» Input data
Content starts
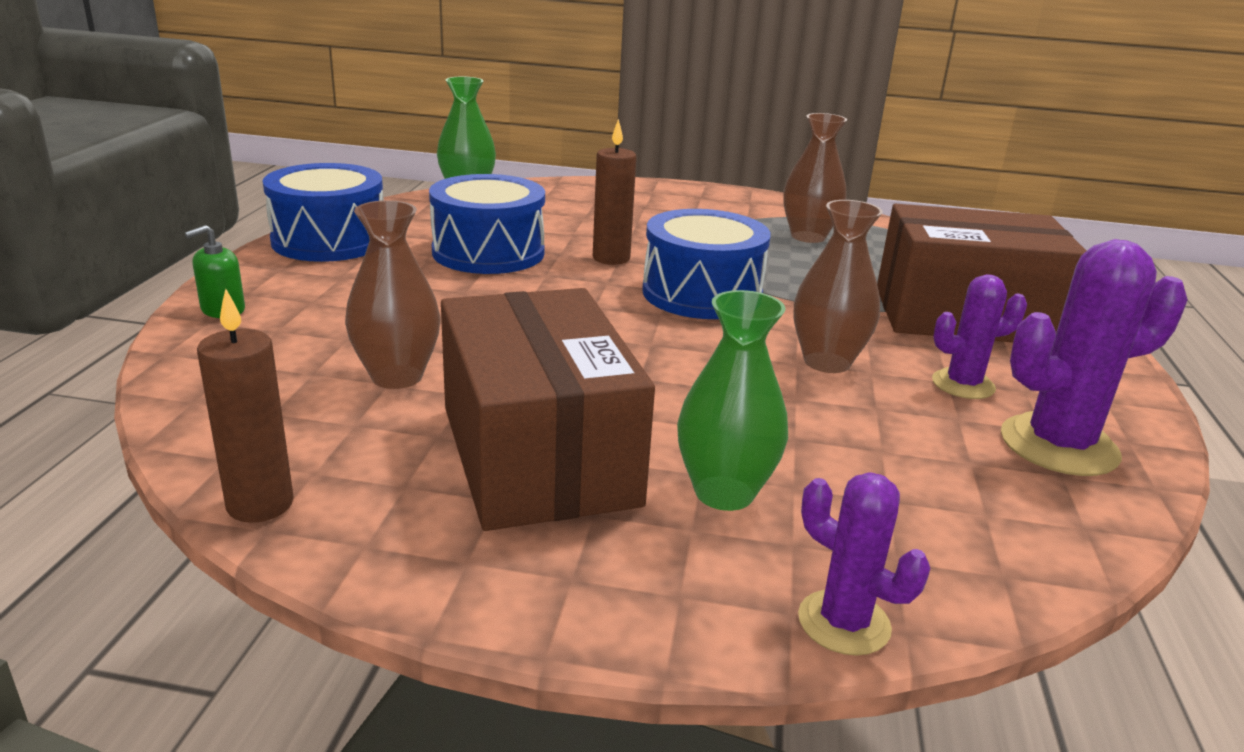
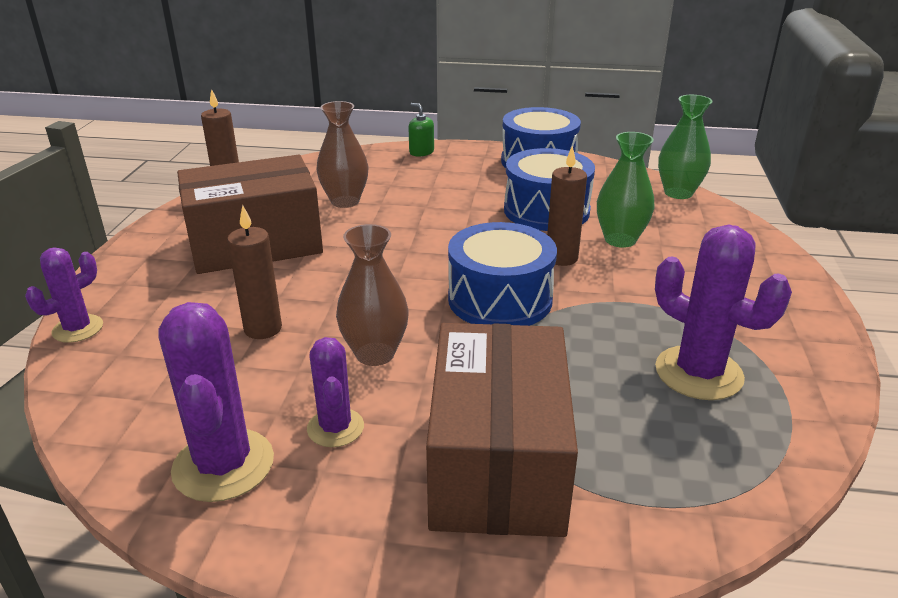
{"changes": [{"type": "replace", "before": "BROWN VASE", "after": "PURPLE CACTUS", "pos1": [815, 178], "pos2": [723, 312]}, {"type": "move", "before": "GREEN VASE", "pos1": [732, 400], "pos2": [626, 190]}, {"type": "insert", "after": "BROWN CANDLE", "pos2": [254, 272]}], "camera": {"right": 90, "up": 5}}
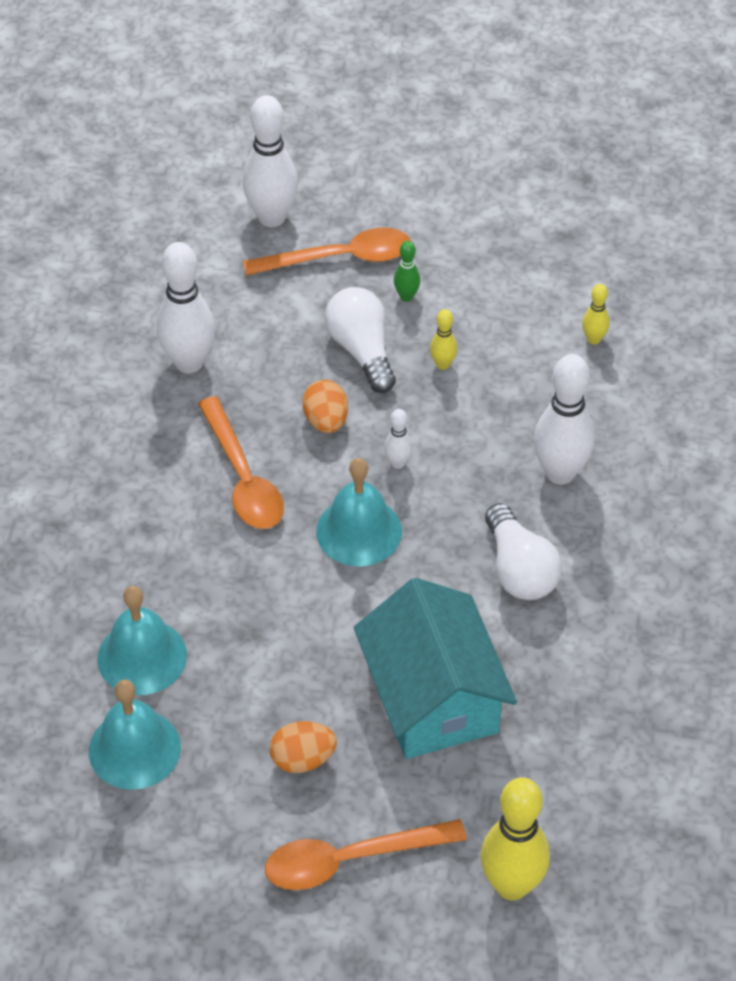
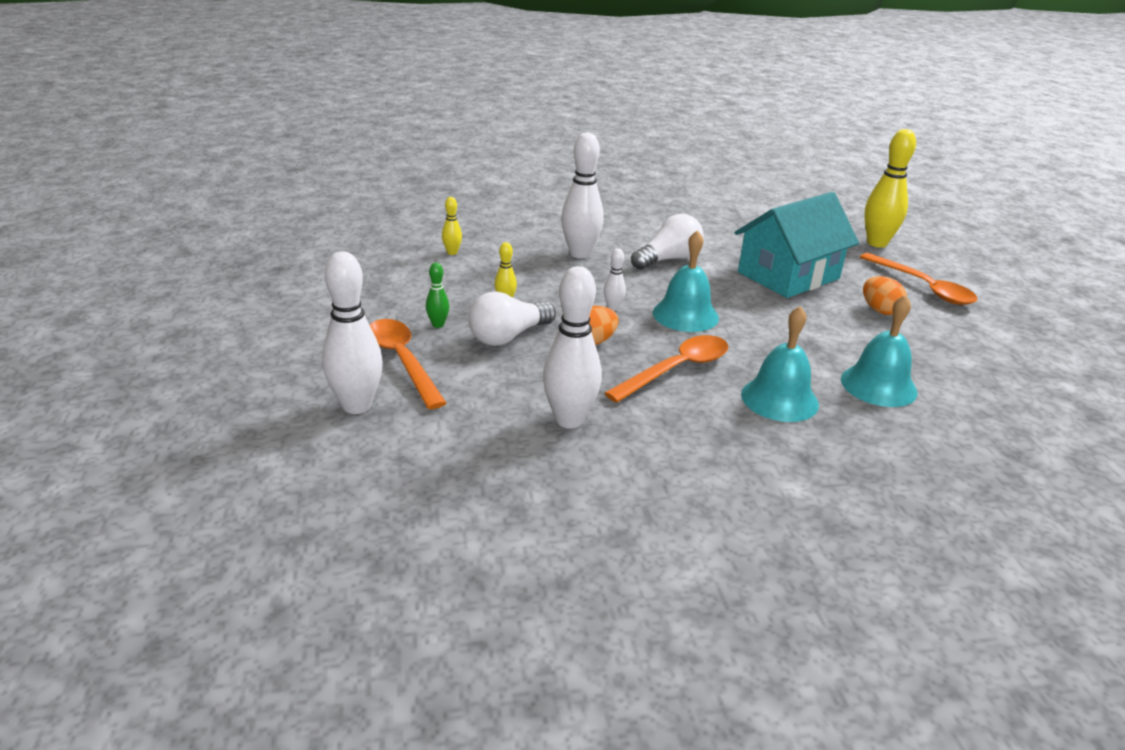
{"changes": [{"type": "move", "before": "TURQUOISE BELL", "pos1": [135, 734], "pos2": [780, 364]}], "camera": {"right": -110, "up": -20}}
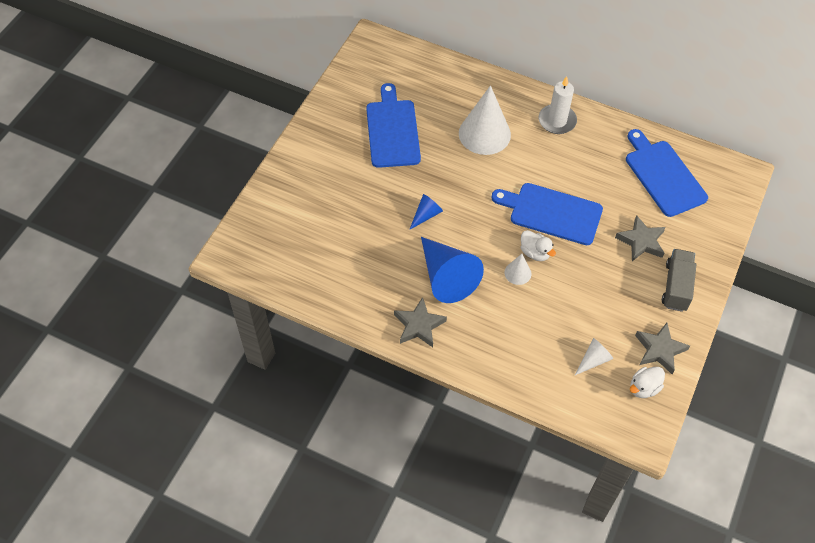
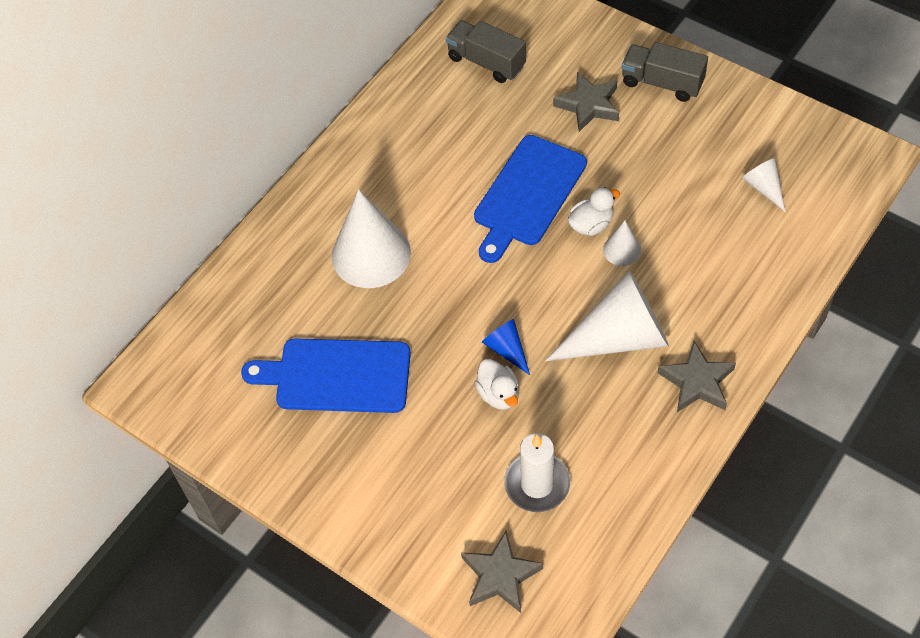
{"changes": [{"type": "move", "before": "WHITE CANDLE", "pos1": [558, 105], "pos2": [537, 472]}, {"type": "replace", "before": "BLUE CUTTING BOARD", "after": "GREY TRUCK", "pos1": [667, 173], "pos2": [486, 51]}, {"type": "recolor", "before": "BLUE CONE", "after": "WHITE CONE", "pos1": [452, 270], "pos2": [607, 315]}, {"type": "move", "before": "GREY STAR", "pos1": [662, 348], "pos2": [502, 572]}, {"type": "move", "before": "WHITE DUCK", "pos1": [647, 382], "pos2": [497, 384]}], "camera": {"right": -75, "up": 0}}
Content ends
» What is needed
Return an exact copy of the data above, apart from any pictures.

» Solution to this problem
{"changes": [{"type": "replace", "before": "BROWN VASE", "after": "PURPLE CACTUS", "pos1": [815, 178], "pos2": [723, 312]}, {"type": "move", "before": "GREEN VASE", "pos1": [732, 400], "pos2": [626, 190]}, {"type": "insert", "after": "BROWN CANDLE", "pos2": [254, 272]}], "camera": {"right": 90, "up": 5}}
{"changes": [{"type": "move", "before": "TURQUOISE BELL", "pos1": [135, 734], "pos2": [780, 364]}], "camera": {"right": -110, "up": -20}}
{"changes": [{"type": "move", "before": "WHITE CANDLE", "pos1": [558, 105], "pos2": [537, 472]}, {"type": "replace", "before": "BLUE CUTTING BOARD", "after": "GREY TRUCK", "pos1": [667, 173], "pos2": [486, 51]}, {"type": "recolor", "before": "BLUE CONE", "after": "WHITE CONE", "pos1": [452, 270], "pos2": [607, 315]}, {"type": "move", "before": "GREY STAR", "pos1": [662, 348], "pos2": [502, 572]}, {"type": "move", "before": "WHITE DUCK", "pos1": [647, 382], "pos2": [497, 384]}], "camera": {"right": -75, "up": 0}}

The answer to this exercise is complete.